··· Material for this exercise ···

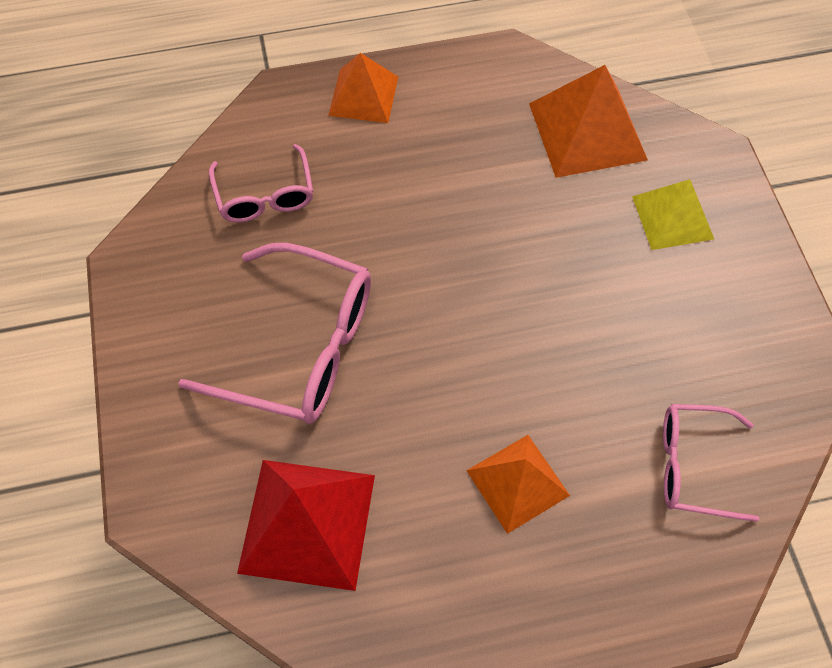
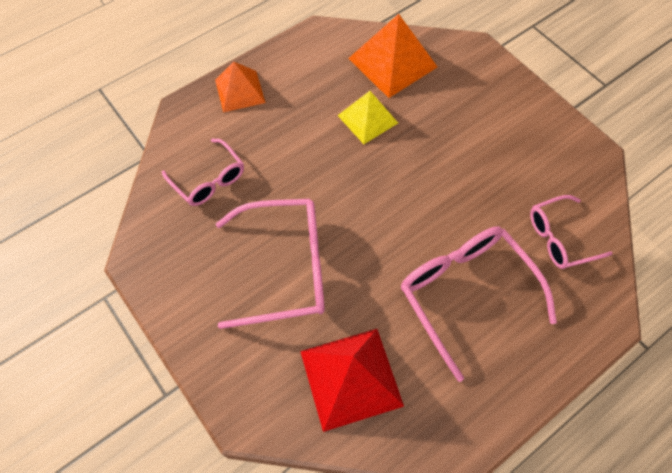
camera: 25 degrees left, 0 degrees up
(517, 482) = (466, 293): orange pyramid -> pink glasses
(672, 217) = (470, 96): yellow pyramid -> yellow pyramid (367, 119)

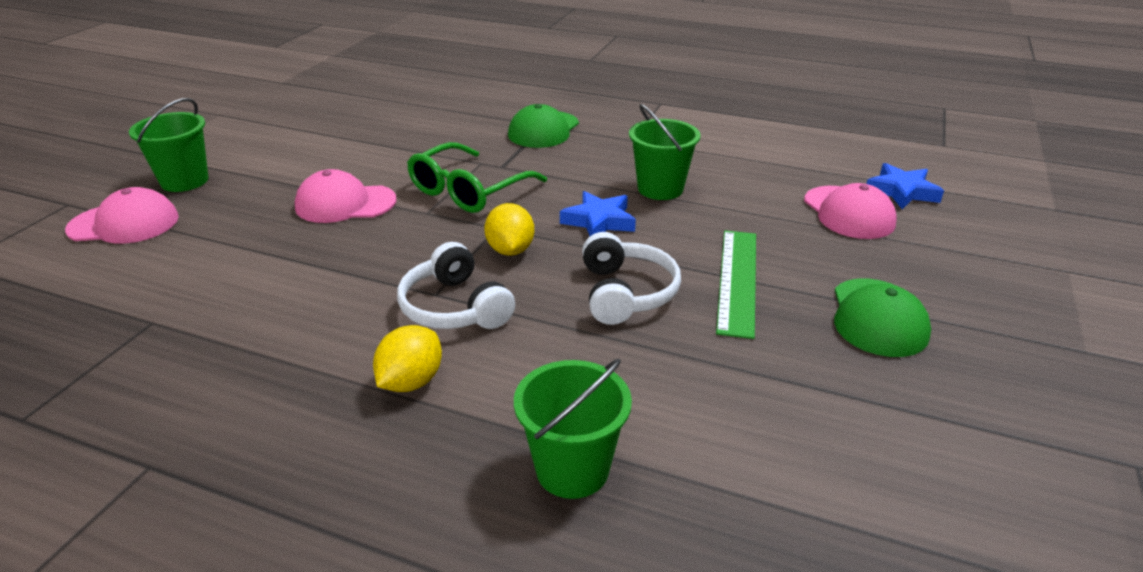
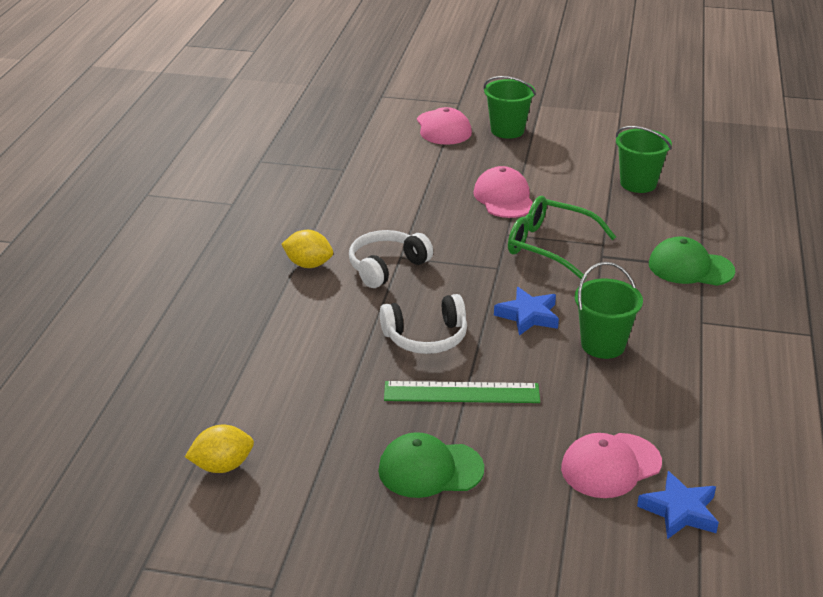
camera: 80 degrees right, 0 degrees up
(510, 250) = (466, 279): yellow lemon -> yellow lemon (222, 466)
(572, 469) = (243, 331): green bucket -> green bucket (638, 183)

···

=== What is required ===
In the listing above, the line containing "camera: 80 degrees right, 0 degrees up" and all lines after it are to be restated word for word.

=== Answer to the exercise ===
camera: 80 degrees right, 0 degrees up
(510, 250) = (466, 279): yellow lemon -> yellow lemon (222, 466)
(572, 469) = (243, 331): green bucket -> green bucket (638, 183)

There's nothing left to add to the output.